__What you should do__. Look through the listing below and report the lines that have the word "portefeuille" in them.

__Material supplied__.
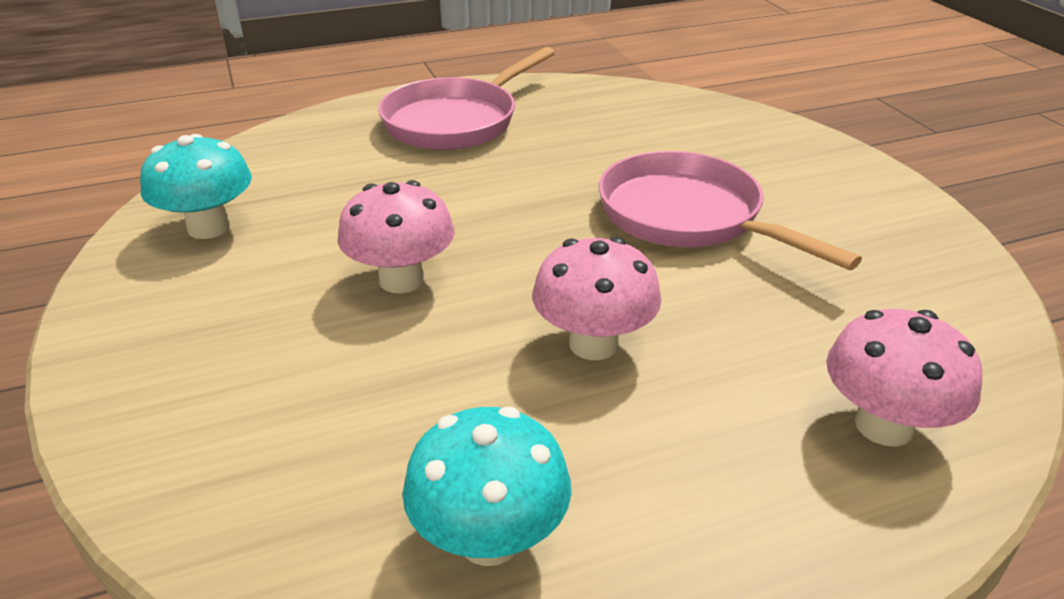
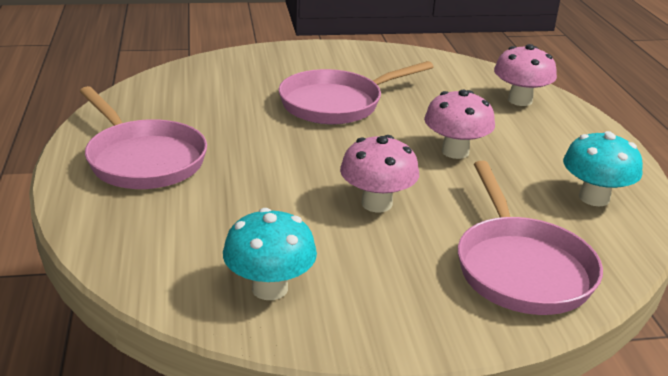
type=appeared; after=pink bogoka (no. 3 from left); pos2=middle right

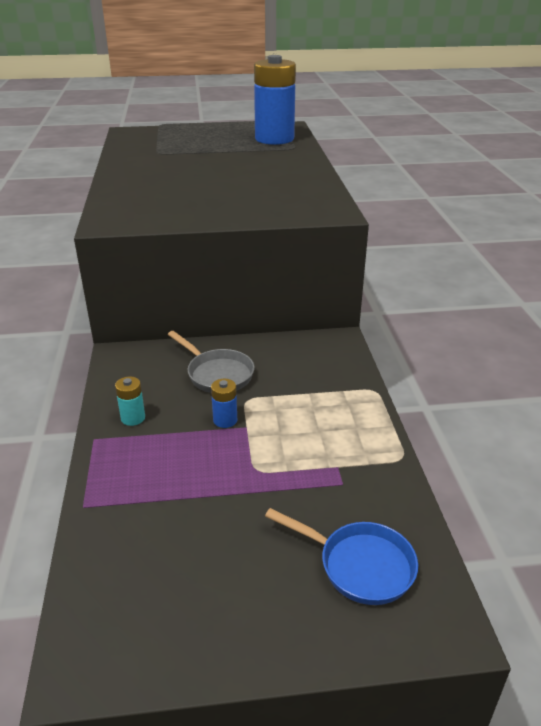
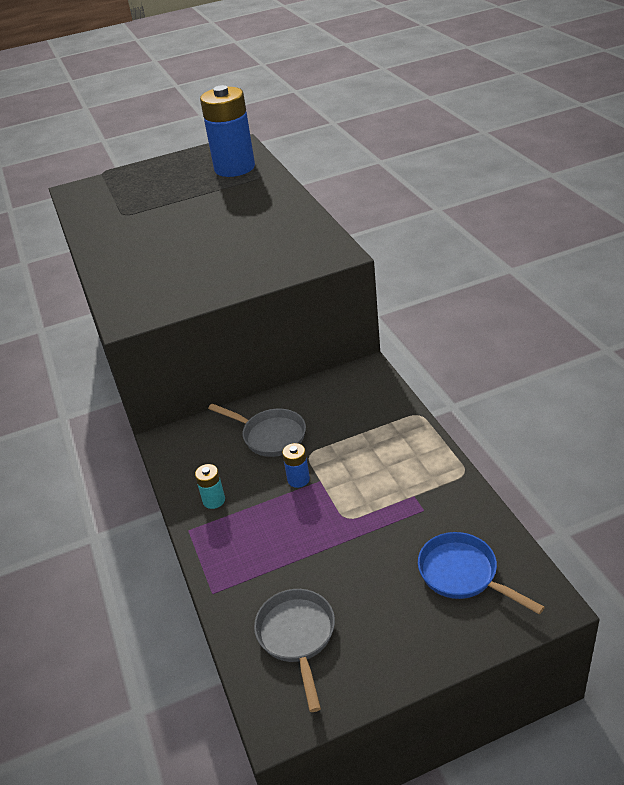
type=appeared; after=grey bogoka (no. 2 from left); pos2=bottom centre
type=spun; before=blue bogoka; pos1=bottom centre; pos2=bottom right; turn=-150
--
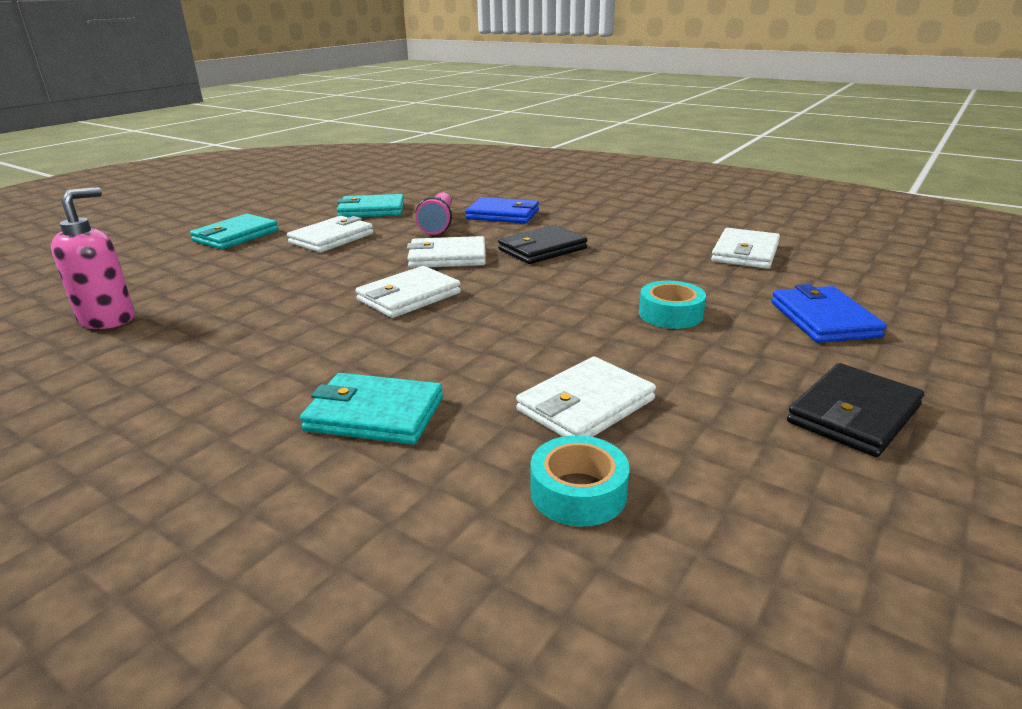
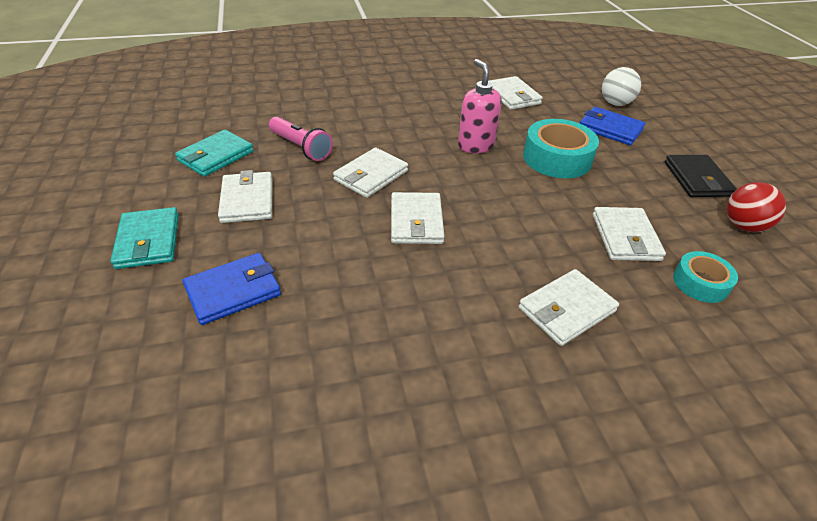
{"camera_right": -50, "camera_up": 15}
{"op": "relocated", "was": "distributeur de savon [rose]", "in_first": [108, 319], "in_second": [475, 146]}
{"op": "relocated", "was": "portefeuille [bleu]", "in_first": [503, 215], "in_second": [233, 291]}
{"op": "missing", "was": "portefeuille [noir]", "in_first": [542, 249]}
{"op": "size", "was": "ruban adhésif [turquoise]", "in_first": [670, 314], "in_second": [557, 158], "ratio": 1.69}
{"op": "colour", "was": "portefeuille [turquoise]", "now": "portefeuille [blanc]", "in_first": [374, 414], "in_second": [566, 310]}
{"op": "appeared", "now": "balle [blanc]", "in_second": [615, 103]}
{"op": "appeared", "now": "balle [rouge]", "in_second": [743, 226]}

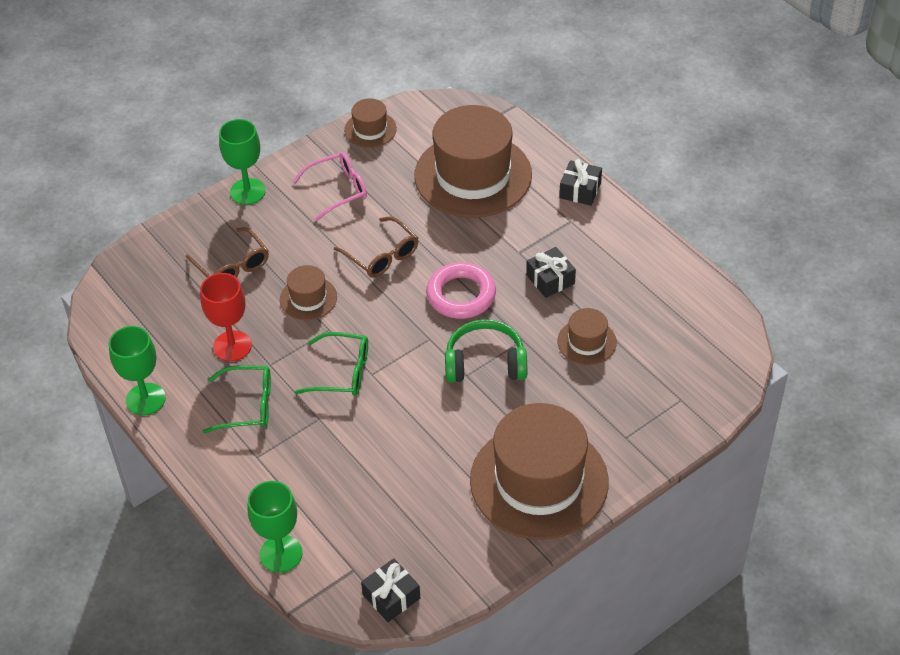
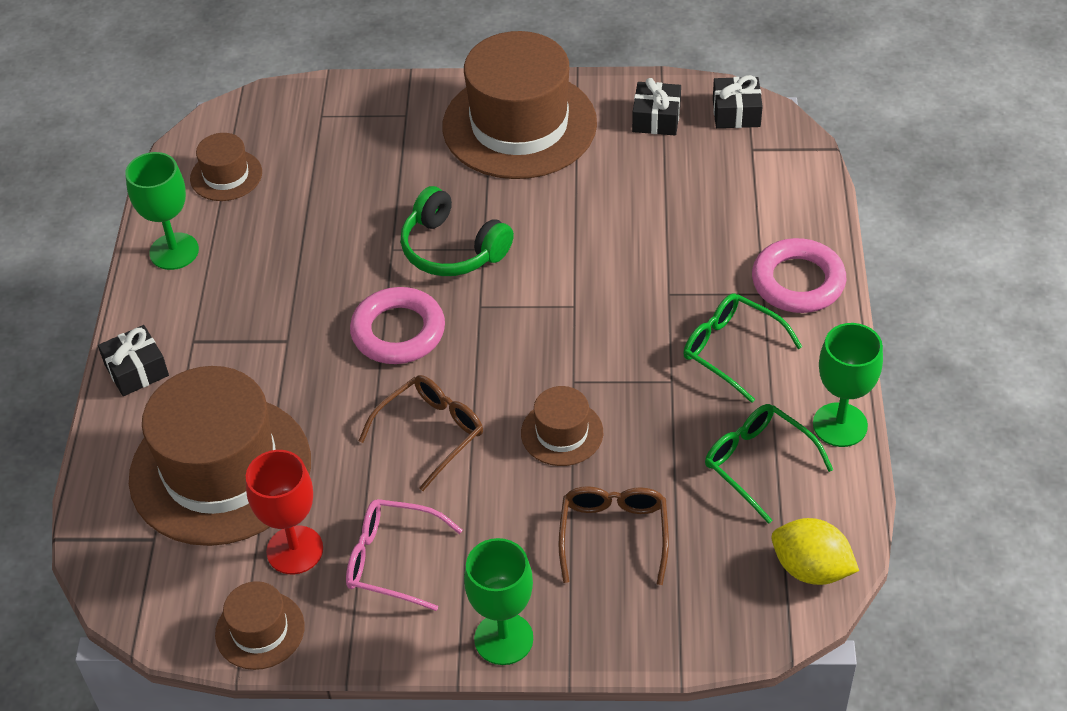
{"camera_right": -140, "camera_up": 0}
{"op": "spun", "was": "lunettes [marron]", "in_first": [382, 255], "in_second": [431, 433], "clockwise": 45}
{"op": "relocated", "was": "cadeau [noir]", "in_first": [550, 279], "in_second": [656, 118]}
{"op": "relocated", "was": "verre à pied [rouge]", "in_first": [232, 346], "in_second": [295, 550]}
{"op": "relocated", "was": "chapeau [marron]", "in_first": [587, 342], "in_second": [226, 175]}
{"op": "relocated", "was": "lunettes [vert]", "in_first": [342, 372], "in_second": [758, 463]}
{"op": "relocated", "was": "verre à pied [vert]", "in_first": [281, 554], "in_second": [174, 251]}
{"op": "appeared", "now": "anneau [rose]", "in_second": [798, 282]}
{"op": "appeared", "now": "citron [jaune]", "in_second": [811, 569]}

__Response to the task__.
{"op": "relocated", "was": "portefeuille [bleu]", "in_first": [503, 215], "in_second": [233, 291]}
{"op": "missing", "was": "portefeuille [noir]", "in_first": [542, 249]}
{"op": "colour", "was": "portefeuille [turquoise]", "now": "portefeuille [blanc]", "in_first": [374, 414], "in_second": [566, 310]}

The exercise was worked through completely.